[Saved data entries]
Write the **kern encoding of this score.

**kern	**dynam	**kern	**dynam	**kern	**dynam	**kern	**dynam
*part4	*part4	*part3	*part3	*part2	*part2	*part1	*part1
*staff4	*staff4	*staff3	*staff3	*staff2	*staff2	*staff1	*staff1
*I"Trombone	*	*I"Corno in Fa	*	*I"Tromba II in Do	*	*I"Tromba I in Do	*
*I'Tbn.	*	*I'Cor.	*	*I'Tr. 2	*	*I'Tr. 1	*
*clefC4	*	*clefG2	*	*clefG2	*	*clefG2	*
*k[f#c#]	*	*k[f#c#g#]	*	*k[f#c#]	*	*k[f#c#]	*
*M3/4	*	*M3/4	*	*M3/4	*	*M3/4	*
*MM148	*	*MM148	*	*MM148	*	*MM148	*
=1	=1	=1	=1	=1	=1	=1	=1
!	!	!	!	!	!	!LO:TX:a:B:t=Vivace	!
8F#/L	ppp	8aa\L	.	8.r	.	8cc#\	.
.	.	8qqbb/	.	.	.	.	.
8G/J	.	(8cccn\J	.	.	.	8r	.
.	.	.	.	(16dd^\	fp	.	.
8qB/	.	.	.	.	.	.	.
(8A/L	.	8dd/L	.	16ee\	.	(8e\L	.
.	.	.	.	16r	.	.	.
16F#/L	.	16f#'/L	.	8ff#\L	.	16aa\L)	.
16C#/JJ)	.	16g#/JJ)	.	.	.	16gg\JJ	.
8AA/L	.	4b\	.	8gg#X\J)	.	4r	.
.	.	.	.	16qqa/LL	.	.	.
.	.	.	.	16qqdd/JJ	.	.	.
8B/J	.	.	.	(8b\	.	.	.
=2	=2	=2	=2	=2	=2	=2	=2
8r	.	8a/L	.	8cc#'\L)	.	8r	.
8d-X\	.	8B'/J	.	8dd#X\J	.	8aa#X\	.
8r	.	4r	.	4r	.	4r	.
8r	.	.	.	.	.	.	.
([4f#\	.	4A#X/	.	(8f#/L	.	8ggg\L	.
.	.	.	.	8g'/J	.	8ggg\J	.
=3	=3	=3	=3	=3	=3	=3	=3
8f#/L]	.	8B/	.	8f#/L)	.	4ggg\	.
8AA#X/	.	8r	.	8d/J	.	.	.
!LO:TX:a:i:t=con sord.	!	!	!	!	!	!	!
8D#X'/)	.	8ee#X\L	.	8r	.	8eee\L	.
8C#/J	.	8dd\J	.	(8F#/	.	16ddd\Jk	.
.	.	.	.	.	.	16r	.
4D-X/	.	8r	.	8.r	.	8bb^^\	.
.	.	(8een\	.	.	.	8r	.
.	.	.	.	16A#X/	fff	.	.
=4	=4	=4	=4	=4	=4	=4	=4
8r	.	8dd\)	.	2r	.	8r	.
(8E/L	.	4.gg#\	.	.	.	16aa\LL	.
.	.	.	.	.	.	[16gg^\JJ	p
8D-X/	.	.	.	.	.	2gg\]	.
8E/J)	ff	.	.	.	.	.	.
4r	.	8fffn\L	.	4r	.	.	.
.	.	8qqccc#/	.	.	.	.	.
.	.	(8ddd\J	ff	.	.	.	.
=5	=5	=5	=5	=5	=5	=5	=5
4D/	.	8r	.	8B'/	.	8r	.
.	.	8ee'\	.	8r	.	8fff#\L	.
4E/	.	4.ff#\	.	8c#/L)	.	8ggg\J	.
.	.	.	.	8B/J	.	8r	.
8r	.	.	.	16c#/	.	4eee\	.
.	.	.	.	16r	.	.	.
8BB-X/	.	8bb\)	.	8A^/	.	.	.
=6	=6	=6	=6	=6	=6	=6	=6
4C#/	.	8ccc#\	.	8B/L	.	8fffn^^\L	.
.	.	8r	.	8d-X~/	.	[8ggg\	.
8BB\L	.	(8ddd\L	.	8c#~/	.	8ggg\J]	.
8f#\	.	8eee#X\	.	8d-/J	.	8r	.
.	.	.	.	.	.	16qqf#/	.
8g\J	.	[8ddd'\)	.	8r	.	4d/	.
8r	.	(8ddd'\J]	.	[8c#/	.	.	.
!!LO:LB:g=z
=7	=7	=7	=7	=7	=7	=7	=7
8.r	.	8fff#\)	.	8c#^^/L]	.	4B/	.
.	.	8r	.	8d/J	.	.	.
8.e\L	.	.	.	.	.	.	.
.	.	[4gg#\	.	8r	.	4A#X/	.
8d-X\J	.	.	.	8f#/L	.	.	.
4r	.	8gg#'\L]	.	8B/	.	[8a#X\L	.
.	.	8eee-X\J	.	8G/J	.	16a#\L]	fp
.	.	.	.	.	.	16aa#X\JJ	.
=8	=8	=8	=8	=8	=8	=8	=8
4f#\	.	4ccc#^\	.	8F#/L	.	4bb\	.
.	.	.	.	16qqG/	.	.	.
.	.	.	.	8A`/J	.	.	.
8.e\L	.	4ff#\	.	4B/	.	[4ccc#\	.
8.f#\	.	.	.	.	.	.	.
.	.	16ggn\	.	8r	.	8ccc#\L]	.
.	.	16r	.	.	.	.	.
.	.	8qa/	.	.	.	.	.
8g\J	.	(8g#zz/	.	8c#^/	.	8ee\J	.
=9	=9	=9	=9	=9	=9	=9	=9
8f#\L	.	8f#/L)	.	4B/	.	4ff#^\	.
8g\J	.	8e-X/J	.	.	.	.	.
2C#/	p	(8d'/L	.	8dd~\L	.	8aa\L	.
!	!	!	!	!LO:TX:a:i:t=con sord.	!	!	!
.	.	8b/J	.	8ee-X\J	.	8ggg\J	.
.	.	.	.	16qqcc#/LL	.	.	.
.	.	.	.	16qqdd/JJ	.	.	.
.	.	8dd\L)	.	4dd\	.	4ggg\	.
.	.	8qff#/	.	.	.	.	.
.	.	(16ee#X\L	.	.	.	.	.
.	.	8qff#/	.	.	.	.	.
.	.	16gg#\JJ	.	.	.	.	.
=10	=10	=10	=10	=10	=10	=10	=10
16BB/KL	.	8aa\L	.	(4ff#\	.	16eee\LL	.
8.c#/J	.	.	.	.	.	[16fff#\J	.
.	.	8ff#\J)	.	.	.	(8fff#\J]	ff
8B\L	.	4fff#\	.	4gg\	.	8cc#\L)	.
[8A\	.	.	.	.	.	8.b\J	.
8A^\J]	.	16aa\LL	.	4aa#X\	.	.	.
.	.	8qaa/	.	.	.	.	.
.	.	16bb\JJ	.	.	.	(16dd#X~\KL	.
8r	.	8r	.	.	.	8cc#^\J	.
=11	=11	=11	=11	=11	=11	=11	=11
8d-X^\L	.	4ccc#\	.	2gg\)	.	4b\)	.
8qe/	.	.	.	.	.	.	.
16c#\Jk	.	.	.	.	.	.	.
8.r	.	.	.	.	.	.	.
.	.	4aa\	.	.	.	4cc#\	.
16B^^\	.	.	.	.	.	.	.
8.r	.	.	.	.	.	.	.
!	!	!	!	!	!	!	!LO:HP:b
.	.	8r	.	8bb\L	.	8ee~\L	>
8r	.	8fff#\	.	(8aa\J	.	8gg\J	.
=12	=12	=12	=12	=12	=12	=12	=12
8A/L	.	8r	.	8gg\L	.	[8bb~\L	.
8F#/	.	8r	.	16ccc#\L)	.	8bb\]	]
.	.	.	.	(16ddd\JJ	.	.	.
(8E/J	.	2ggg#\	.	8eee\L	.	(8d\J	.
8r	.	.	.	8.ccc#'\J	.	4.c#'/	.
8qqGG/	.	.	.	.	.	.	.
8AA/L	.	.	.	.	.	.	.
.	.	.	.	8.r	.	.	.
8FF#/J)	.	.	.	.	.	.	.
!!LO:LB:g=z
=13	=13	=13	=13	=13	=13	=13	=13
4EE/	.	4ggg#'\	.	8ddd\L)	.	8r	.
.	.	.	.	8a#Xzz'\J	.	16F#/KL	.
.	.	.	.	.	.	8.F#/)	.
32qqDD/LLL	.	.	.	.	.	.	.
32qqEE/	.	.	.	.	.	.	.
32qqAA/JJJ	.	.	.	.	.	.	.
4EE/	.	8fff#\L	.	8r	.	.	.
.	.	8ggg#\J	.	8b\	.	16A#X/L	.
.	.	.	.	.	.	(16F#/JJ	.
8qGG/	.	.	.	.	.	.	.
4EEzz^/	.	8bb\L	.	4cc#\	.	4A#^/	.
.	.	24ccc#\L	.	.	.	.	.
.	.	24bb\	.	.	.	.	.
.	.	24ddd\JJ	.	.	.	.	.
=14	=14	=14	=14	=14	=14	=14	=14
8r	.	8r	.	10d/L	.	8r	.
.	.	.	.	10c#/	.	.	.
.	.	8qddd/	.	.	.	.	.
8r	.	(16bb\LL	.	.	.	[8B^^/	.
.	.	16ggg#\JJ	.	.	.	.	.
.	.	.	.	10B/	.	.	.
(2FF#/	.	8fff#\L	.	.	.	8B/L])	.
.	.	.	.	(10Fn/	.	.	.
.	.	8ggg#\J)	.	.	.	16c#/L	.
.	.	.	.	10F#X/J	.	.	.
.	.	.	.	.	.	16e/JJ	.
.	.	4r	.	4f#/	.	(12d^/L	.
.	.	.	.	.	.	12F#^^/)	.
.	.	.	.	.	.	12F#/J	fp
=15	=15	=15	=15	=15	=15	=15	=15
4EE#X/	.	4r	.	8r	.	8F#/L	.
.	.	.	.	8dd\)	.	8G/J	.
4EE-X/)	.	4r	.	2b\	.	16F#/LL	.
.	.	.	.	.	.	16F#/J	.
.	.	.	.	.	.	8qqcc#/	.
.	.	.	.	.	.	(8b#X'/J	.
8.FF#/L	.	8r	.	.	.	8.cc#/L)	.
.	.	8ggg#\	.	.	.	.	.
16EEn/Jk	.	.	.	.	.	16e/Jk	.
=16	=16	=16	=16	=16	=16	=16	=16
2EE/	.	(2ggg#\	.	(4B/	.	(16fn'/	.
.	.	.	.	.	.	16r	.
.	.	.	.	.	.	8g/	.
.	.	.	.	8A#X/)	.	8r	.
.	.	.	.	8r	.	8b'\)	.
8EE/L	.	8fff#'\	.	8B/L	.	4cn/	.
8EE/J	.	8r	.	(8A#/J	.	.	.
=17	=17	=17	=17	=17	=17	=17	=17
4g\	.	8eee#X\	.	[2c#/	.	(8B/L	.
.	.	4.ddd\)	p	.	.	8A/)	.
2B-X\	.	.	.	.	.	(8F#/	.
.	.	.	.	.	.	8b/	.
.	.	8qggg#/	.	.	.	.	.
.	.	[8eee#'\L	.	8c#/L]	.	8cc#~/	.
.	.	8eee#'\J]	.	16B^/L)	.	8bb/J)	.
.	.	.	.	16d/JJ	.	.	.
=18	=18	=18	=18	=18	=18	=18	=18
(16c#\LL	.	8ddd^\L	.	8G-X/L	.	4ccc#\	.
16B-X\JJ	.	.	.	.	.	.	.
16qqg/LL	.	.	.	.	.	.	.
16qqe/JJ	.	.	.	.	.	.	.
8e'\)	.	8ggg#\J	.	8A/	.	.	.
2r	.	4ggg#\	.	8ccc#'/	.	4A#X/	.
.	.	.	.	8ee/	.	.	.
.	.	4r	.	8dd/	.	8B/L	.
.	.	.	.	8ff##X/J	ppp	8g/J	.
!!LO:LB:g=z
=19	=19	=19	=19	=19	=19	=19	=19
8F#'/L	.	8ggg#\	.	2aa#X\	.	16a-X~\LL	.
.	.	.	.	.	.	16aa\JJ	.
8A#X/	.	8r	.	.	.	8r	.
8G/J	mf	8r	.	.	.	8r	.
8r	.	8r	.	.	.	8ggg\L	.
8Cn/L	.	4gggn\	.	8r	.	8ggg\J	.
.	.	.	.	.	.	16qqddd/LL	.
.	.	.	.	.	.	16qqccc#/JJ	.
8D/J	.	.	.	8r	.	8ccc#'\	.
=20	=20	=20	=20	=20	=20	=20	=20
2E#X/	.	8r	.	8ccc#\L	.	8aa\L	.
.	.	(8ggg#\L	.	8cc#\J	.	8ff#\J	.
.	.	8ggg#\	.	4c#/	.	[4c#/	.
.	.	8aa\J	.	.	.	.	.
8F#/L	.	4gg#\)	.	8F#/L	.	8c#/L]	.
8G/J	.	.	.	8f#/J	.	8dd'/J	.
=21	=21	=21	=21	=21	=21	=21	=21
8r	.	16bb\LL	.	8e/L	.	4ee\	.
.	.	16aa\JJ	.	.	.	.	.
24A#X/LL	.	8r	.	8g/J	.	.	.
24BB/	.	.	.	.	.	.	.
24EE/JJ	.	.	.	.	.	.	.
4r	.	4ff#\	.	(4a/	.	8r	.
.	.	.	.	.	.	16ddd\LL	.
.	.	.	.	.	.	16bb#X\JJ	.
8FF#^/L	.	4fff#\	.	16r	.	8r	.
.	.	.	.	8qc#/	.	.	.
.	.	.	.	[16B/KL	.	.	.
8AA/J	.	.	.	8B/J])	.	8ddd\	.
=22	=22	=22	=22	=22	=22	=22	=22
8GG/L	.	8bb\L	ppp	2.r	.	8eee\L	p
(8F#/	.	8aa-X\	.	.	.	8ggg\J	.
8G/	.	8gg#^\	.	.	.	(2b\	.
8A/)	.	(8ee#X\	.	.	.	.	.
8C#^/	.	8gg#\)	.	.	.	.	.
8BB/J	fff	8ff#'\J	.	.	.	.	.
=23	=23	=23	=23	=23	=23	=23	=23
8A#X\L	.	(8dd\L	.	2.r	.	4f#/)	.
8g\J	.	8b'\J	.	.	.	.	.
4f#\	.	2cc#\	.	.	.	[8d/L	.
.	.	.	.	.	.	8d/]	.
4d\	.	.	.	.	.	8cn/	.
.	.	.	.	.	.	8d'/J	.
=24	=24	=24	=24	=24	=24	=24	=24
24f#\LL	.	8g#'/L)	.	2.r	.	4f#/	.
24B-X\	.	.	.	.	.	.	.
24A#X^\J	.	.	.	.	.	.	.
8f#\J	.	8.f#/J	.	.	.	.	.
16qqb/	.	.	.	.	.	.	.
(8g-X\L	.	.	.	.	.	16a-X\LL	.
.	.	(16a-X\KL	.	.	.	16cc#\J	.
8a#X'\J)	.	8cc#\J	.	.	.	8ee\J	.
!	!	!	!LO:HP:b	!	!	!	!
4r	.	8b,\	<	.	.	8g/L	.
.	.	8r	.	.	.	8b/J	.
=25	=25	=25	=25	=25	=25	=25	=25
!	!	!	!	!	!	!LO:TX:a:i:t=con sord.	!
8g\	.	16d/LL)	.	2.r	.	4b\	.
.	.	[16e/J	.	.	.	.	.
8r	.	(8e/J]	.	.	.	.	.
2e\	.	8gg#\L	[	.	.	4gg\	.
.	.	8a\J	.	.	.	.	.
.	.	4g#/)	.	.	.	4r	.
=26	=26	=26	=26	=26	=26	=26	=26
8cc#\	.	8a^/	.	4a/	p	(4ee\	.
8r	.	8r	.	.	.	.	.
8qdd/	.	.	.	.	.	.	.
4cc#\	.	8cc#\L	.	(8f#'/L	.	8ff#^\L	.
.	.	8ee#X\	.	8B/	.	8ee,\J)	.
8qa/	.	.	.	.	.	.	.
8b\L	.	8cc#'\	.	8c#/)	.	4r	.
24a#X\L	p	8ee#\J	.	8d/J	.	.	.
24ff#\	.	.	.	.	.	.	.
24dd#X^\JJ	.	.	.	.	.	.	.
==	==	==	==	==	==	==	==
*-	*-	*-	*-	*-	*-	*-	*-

What to do: Identify and copy each line in the rows above that contains the string "kern". Case matters.

Full response:
Write the **kern encoding of this score.
**kern	**dynam	**kern	**dynam	**kern	**dynam	**kern	**dynam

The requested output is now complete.